Work request: Scan the material for the string "imagery" and copy out every line in which it occurs.

Material shown START

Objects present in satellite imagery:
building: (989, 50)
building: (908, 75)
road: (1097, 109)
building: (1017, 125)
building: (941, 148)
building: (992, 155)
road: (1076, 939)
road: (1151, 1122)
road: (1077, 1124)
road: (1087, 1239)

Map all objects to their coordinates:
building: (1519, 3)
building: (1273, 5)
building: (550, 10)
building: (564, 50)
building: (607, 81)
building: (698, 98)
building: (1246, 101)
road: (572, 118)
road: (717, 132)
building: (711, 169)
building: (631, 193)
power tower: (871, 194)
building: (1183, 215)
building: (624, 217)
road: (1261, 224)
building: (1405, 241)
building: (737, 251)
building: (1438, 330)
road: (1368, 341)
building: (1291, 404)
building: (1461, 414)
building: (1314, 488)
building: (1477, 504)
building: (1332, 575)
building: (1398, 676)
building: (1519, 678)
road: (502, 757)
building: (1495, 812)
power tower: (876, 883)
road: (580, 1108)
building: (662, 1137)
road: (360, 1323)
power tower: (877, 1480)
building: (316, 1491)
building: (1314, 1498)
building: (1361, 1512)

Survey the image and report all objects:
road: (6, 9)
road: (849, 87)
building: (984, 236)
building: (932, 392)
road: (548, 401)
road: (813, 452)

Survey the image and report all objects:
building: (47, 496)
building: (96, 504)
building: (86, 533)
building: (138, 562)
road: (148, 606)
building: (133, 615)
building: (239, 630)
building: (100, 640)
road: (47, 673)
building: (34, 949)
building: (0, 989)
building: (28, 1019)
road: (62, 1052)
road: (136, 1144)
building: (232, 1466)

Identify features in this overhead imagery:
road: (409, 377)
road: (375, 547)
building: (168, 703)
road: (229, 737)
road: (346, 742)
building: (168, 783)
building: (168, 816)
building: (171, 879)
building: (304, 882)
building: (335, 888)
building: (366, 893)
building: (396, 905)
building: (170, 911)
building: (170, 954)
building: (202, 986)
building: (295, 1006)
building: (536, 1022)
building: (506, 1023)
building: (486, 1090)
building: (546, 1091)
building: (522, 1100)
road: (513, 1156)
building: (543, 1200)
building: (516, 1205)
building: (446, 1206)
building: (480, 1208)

Material shown END

Output for this exercise:
Objects present in satellite imagery:
Identify features in this overhead imagery:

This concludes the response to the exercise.